**Task to complete**:
Report each line of the data that contains the string "none".

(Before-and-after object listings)
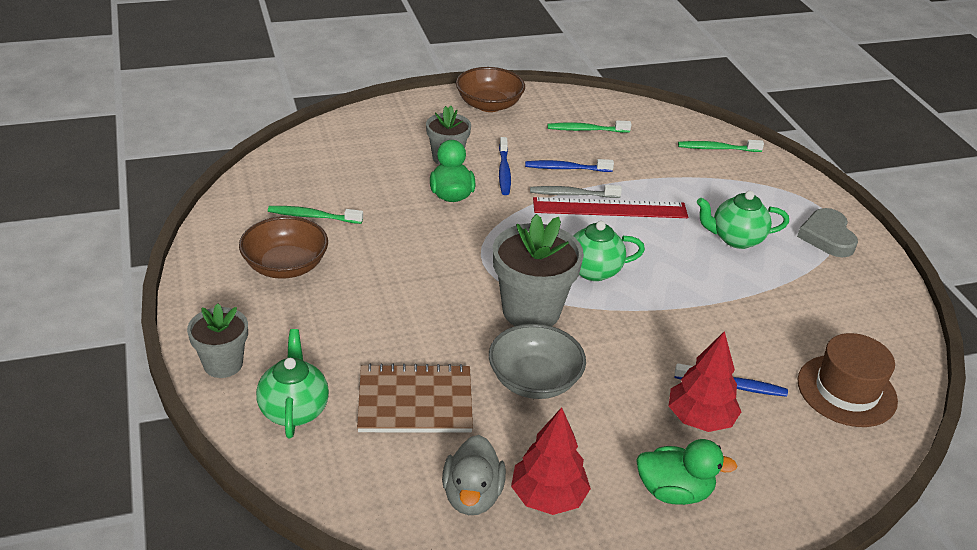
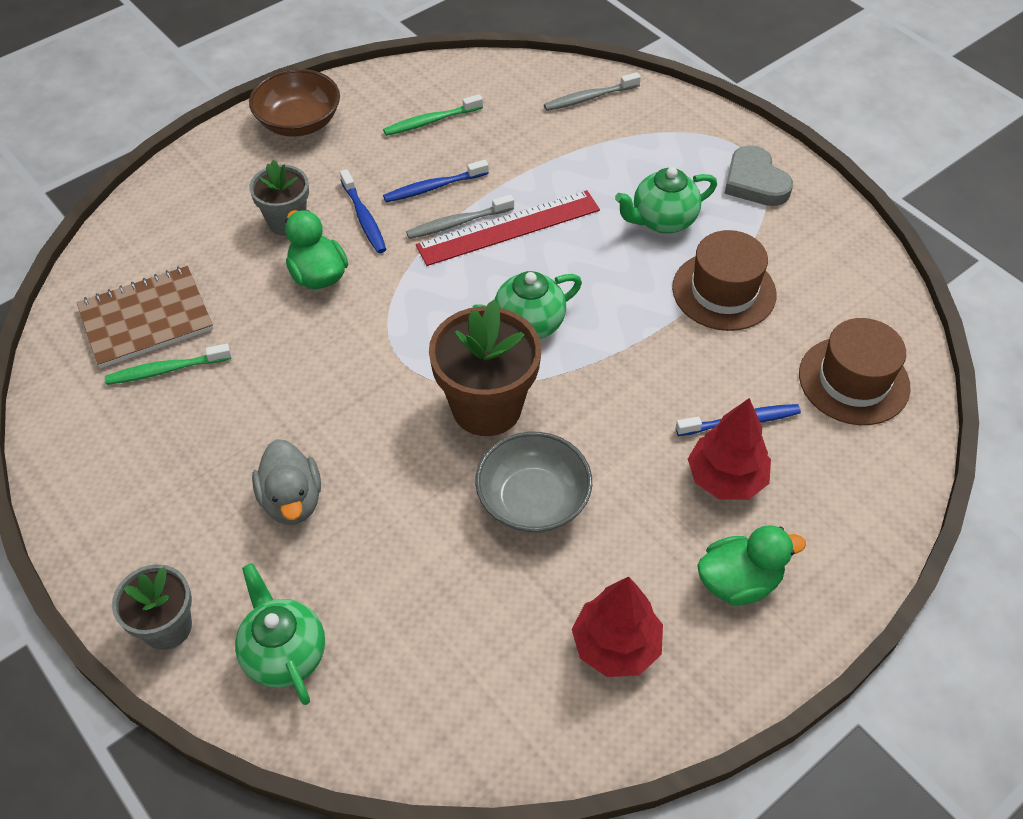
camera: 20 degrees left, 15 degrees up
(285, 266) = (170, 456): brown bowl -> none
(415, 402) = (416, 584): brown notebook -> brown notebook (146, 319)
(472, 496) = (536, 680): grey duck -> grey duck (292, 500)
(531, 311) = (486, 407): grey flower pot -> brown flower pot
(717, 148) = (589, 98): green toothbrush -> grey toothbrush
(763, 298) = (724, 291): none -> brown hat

**Task response**:
(285, 266) = (170, 456): brown bowl -> none
(763, 298) = (724, 291): none -> brown hat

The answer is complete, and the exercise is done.